Work instruction: Return an exact copy of the entries, skipping any picture you find.

Provided information:

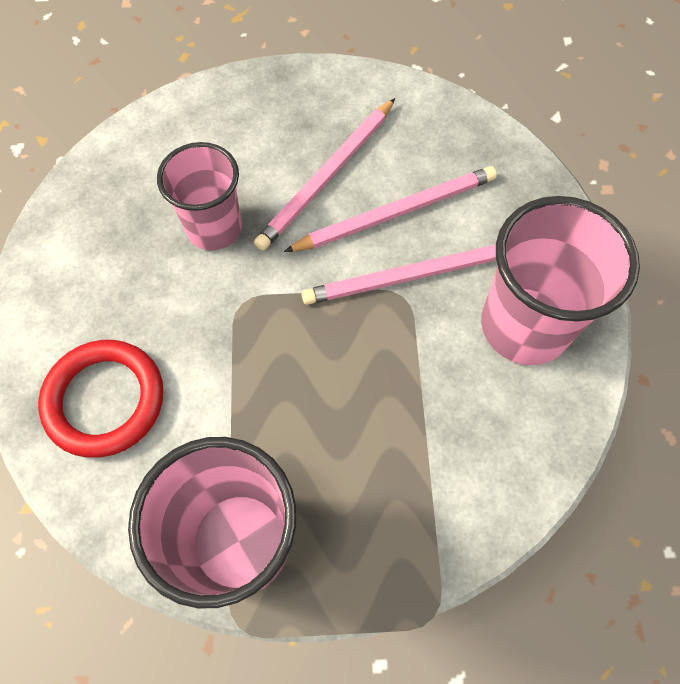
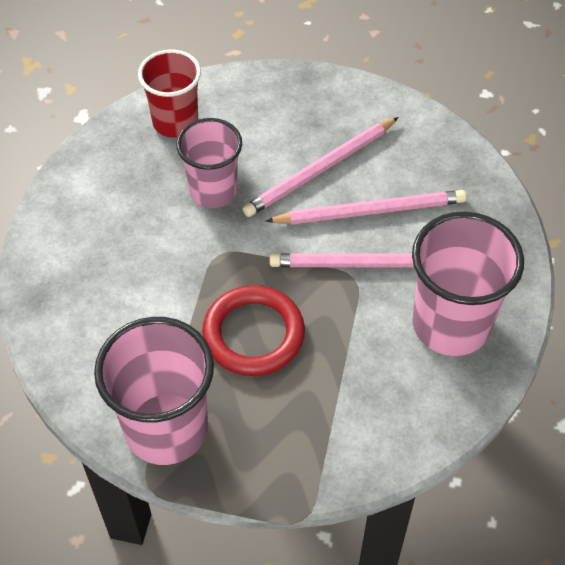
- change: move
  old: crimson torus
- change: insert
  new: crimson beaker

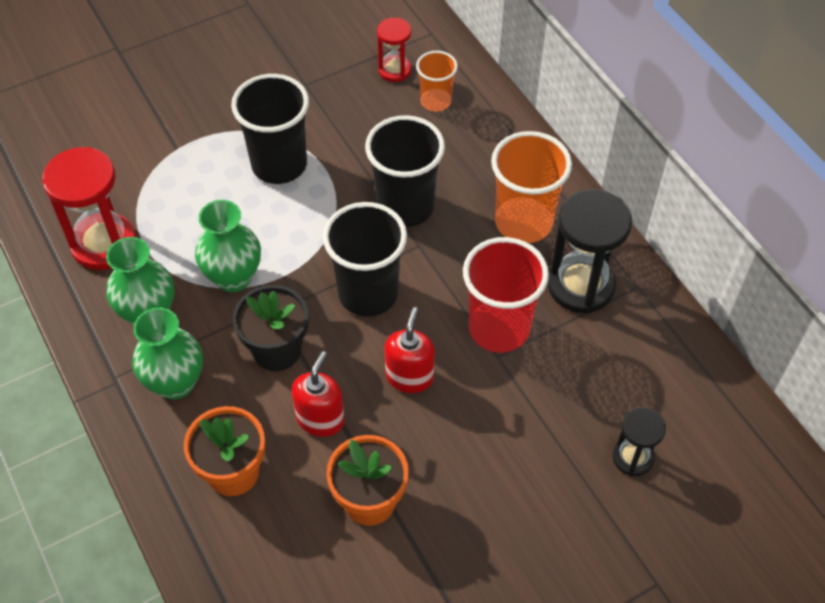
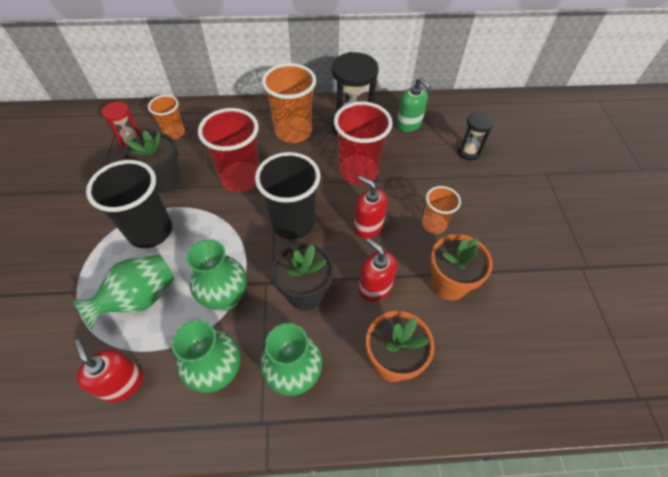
- change: replace
  old: crimson sandglass (1st from left)
  new: crimson soap pump (1st from left)
- change: recolor
  old: ebony beaker (3rd from left)
  new: crimson beaker (1st from left)
- change: insert
  new: green tall vase (1st from left)
- change: insert
  new: ebony plant pot (1st from left)
- change: insert
  new: green soap pump
- change: insert
  new: orange-coloured beaker (3rd from left)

Answer below:
- change: move
  old: crimson torus
- change: insert
  new: crimson beaker

- change: replace
  old: crimson sandglass (1st from left)
  new: crimson soap pump (1st from left)
- change: recolor
  old: ebony beaker (3rd from left)
  new: crimson beaker (1st from left)
- change: insert
  new: green tall vase (1st from left)
- change: insert
  new: ebony plant pot (1st from left)
- change: insert
  new: green soap pump
- change: insert
  new: orange-coloured beaker (3rd from left)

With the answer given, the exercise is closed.